→ **Task instructions**:
Without reproducing any image, print the listing below exactly.

<<<<

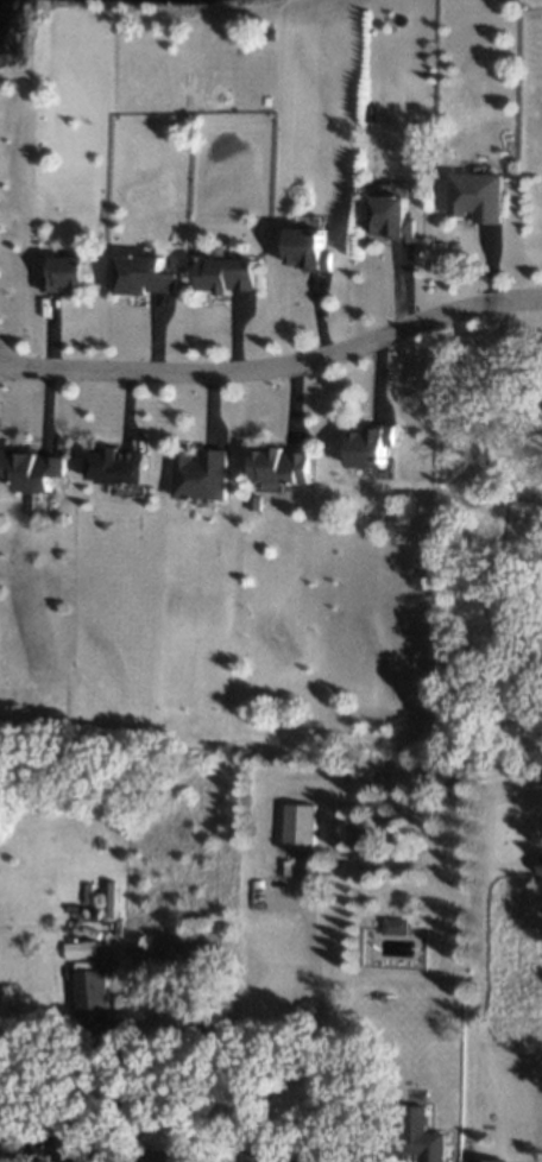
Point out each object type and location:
building: (480, 196)
building: (394, 217)
building: (312, 247)
building: (67, 274)
building: (150, 276)
building: (235, 276)
road: (275, 366)
building: (379, 449)
building: (284, 469)
building: (121, 470)
building: (43, 472)
building: (204, 475)
building: (302, 827)
building: (541, 866)
building: (394, 925)
building: (81, 949)
building: (422, 1136)
building: (265, 1155)
building: (489, 1160)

>>>>

→ **Task solution**:
Point out each object type and location:
building: (480, 196)
building: (394, 217)
building: (312, 247)
building: (67, 274)
building: (150, 276)
building: (235, 276)
road: (275, 366)
building: (379, 449)
building: (284, 469)
building: (121, 470)
building: (43, 472)
building: (204, 475)
building: (302, 827)
building: (541, 866)
building: (394, 925)
building: (81, 949)
building: (422, 1136)
building: (265, 1155)
building: (489, 1160)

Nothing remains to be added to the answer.